> Exercise details
Give the entries again in full. Nothing may be altered.

*** Opening The input ***

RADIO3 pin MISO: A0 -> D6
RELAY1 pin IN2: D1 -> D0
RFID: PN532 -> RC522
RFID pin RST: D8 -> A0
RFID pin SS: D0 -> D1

*** Closing The input ***

> Exercise answer
RADIO3 pin MISO: A0 -> D6
RELAY1 pin IN2: D1 -> D0
RFID: PN532 -> RC522
RFID pin RST: D8 -> A0
RFID pin SS: D0 -> D1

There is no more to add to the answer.